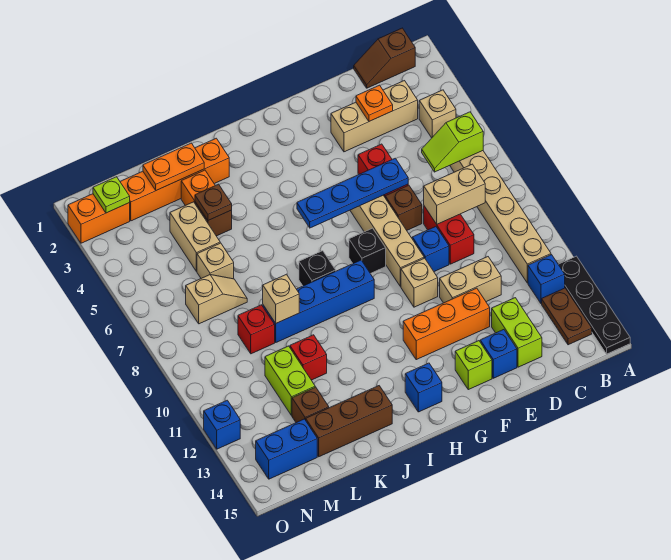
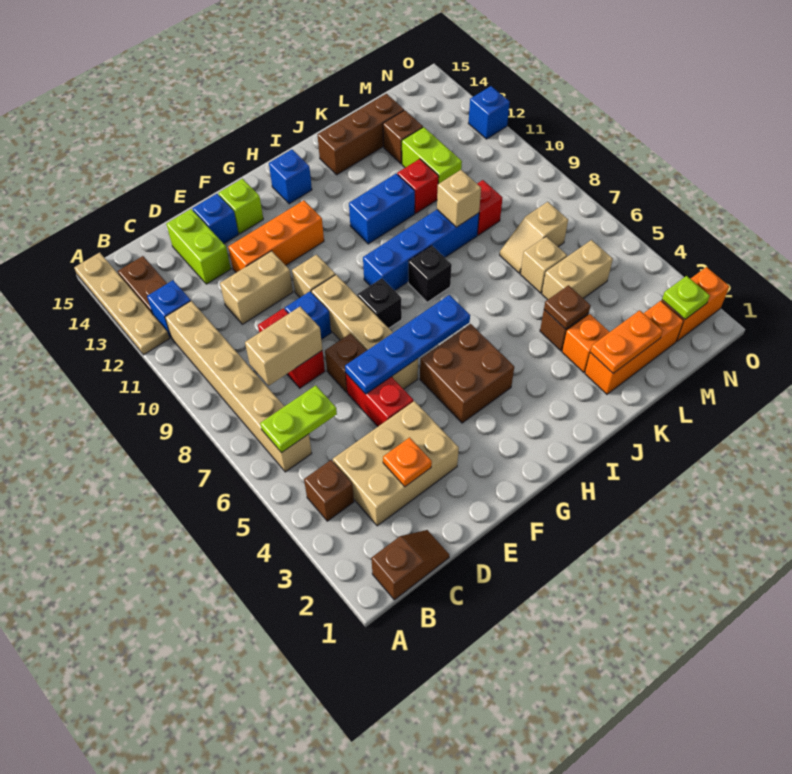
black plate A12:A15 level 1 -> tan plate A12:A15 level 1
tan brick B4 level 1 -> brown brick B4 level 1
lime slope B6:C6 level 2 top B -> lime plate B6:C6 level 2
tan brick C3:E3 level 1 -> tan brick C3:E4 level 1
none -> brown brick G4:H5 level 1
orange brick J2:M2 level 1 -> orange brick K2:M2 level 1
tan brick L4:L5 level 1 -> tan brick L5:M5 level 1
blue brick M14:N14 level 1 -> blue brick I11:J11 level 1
---
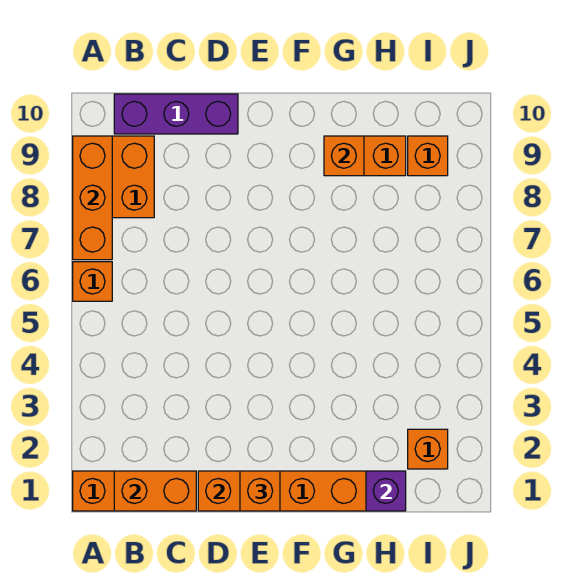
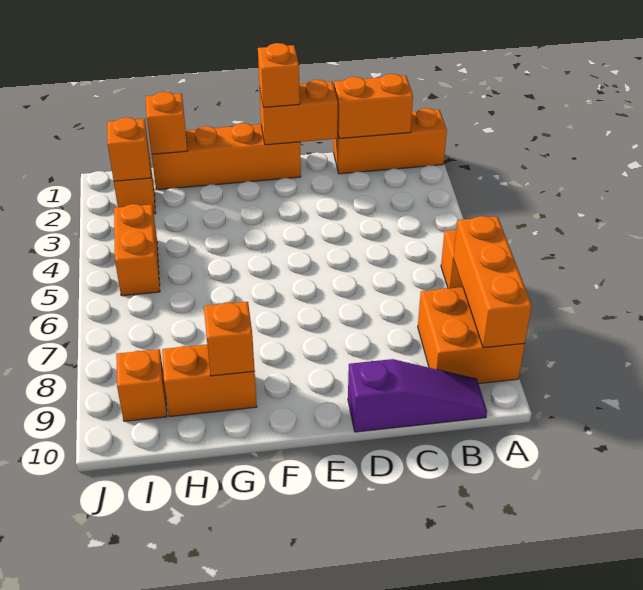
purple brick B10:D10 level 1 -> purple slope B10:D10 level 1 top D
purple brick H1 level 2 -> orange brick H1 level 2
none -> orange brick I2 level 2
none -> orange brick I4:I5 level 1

* Problem statement: The response should hold exactly the lines starting at the line with "purple brick H1" and ending at the line with "none -> orange brick I4:I5 level 1", and no other line of the material above.

* The answer:
purple brick H1 level 2 -> orange brick H1 level 2
none -> orange brick I2 level 2
none -> orange brick I4:I5 level 1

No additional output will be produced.